* _Problem to solve_
Track down each line below containing the string "green" and copy it.

*** Opening Data to process ***

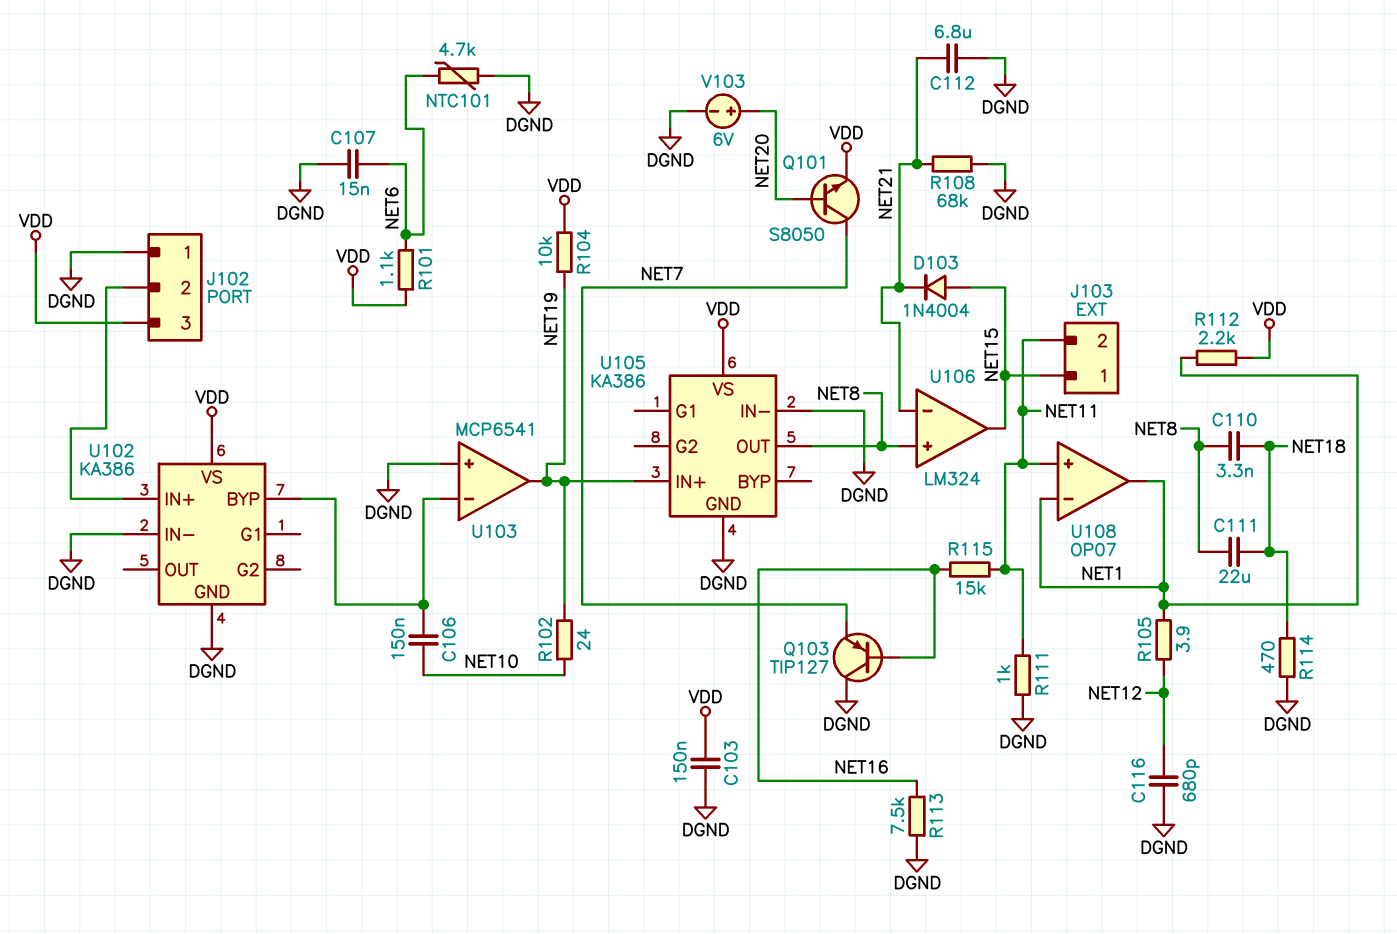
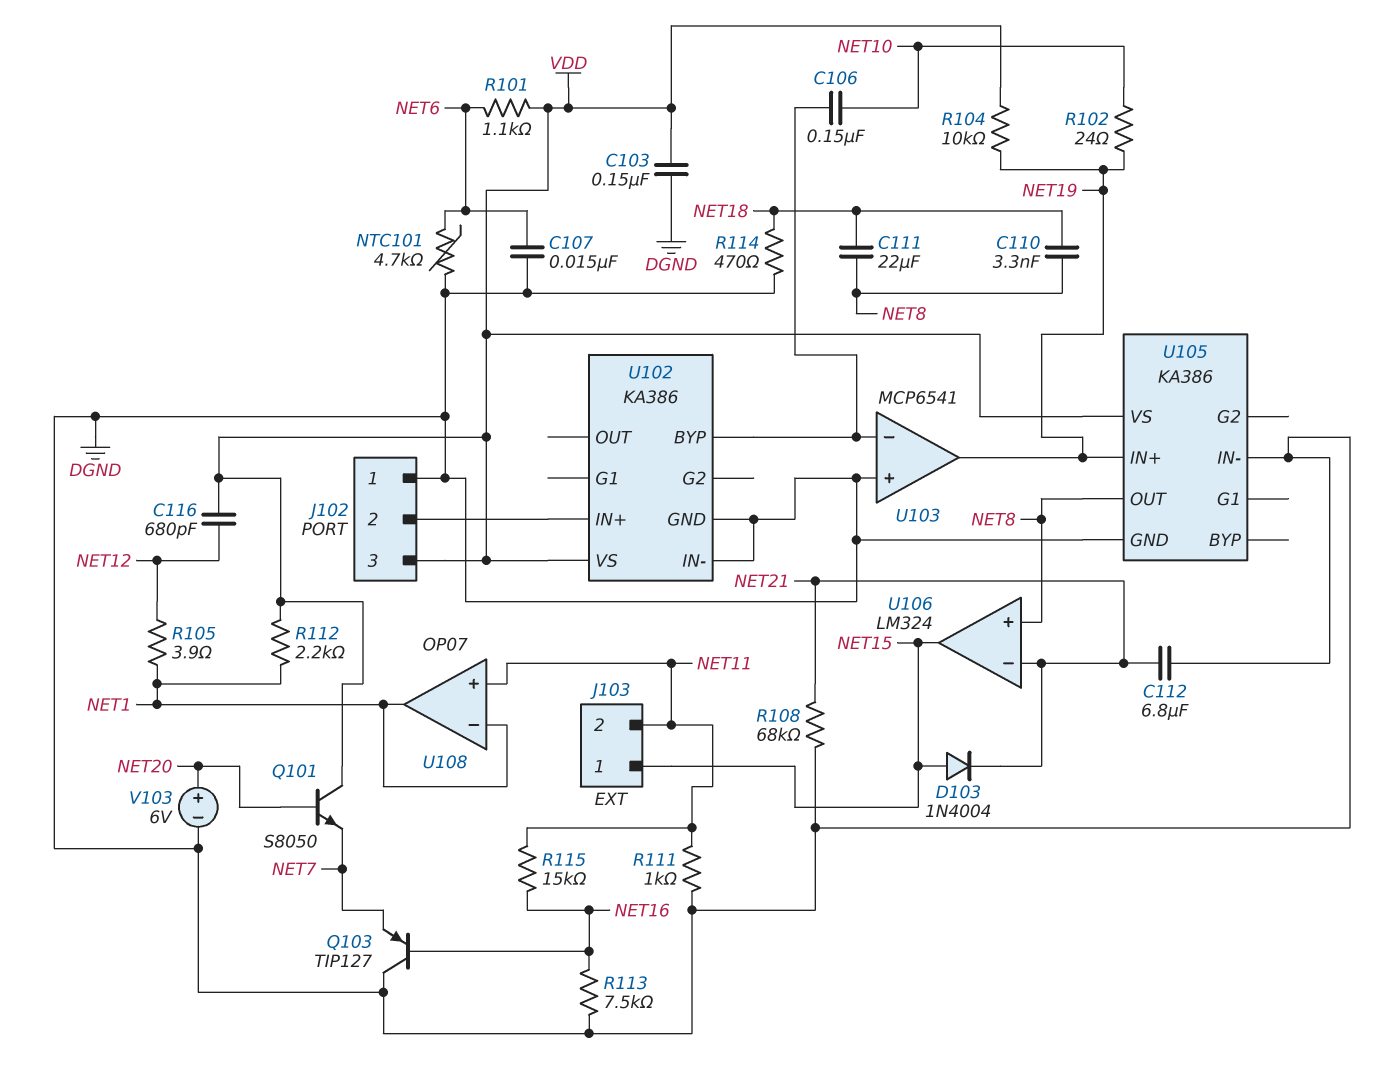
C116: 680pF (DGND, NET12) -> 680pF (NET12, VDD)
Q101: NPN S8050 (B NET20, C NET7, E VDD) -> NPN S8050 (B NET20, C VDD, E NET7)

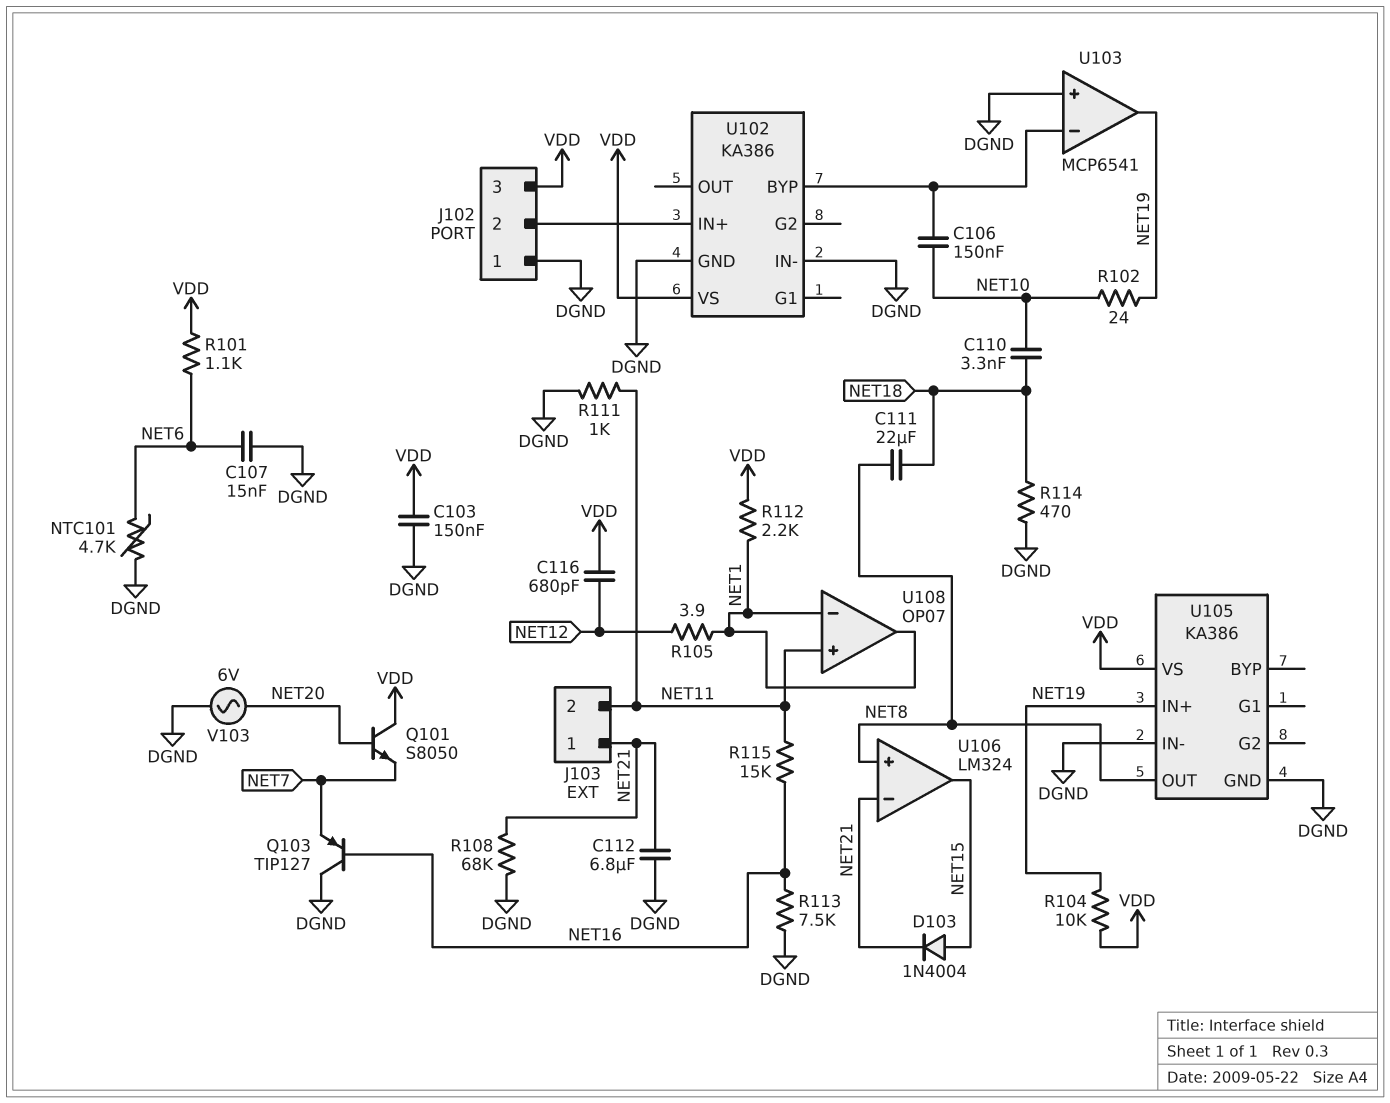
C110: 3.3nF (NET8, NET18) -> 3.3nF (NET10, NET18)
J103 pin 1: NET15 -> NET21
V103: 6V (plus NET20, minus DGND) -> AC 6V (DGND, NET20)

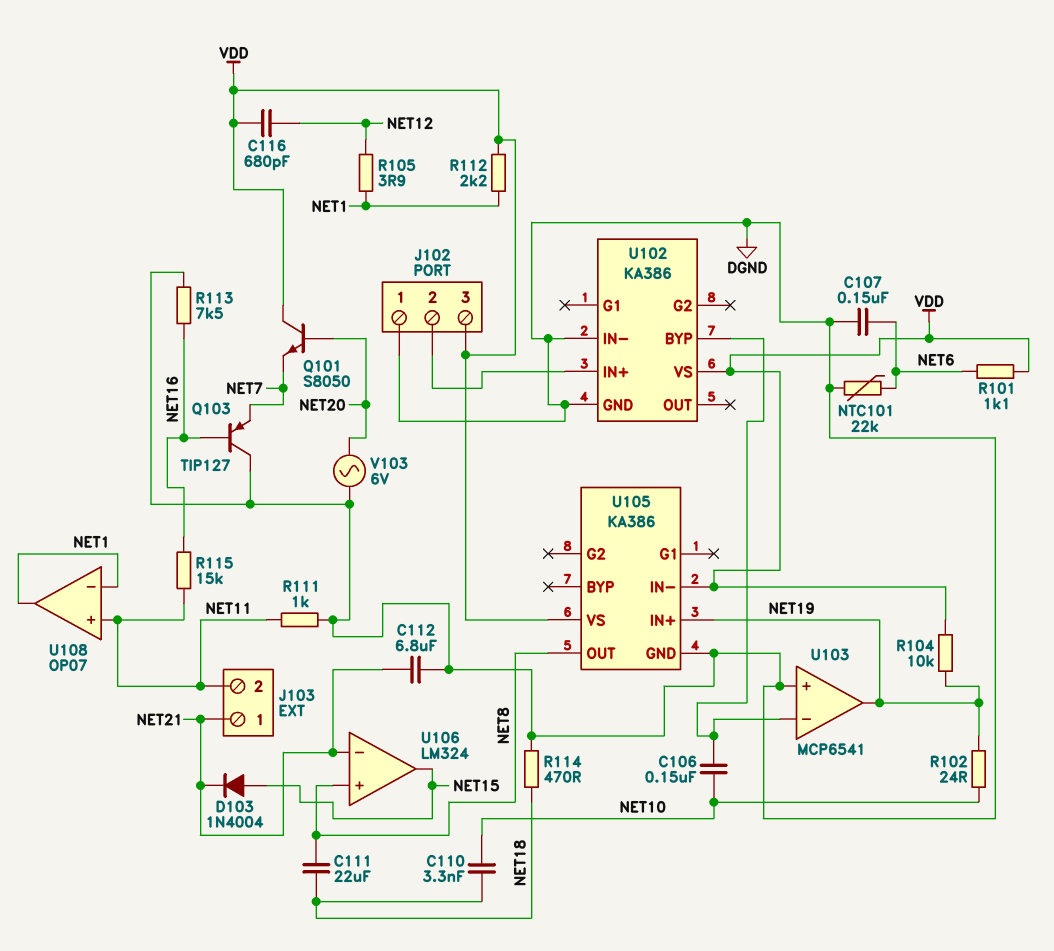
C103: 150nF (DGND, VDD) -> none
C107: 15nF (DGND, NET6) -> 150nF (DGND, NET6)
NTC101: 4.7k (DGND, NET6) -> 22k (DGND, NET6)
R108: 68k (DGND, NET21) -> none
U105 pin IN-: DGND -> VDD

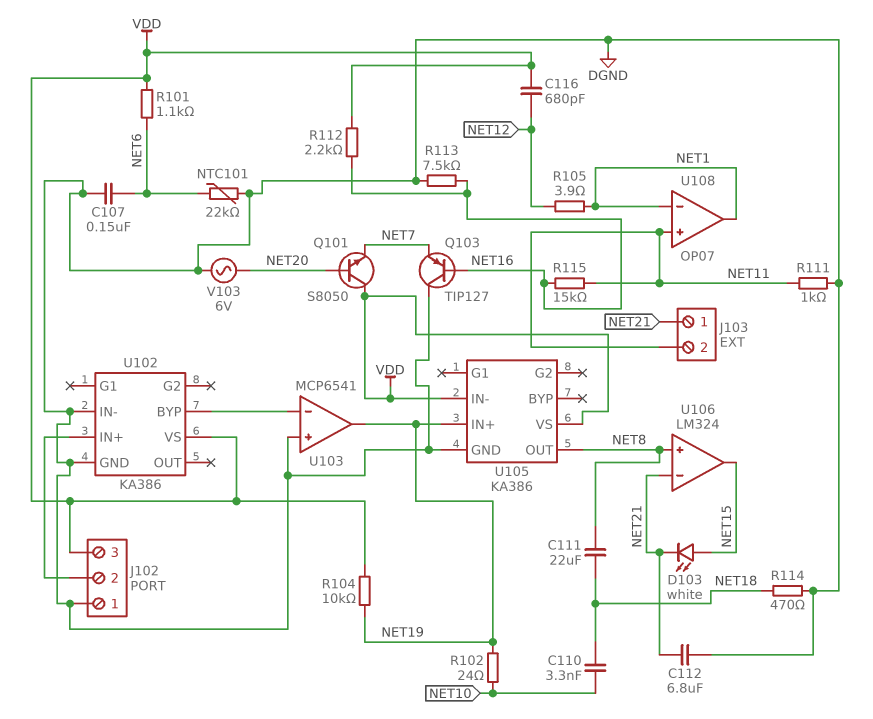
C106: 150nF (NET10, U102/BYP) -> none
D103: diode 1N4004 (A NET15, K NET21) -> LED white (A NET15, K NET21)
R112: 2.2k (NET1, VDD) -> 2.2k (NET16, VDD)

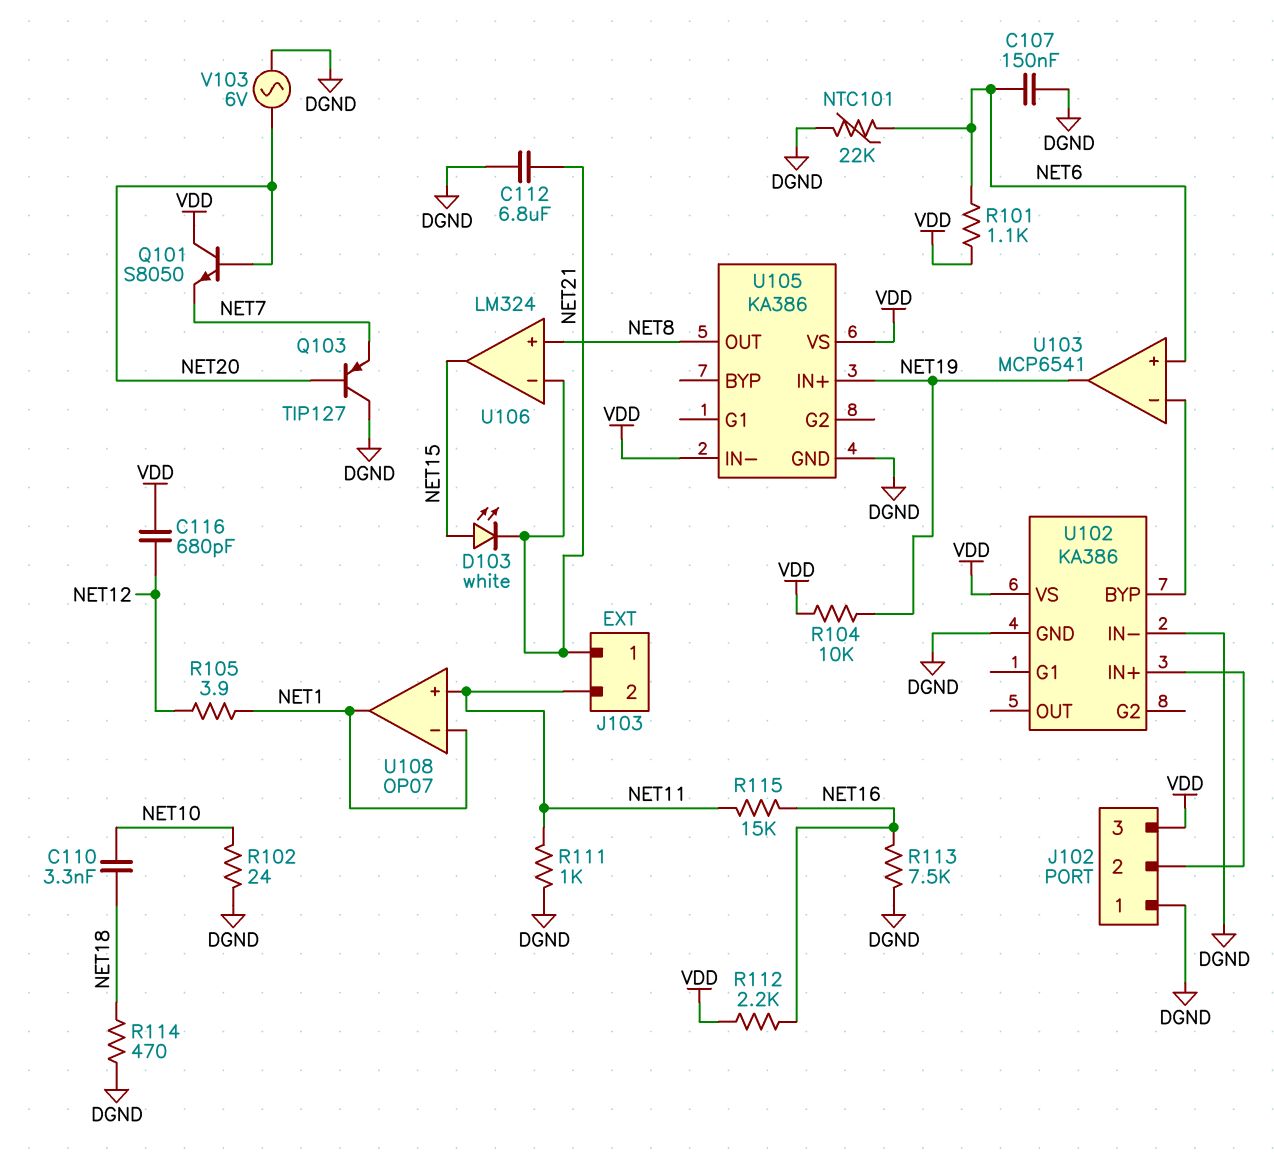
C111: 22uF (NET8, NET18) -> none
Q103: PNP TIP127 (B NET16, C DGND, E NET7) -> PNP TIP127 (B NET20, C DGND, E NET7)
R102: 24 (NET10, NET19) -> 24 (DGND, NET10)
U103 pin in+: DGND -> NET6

*** Closing Data to process ***
*** Opening Data to process ***

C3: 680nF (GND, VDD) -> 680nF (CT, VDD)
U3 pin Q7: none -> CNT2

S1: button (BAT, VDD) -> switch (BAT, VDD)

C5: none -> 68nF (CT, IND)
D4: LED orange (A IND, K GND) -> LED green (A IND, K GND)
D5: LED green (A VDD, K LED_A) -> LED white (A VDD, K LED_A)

*** Closing Data to process ***

* _Exercise response_
D4: LED orange (A IND, K GND) -> LED green (A IND, K GND)
D5: LED green (A VDD, K LED_A) -> LED white (A VDD, K LED_A)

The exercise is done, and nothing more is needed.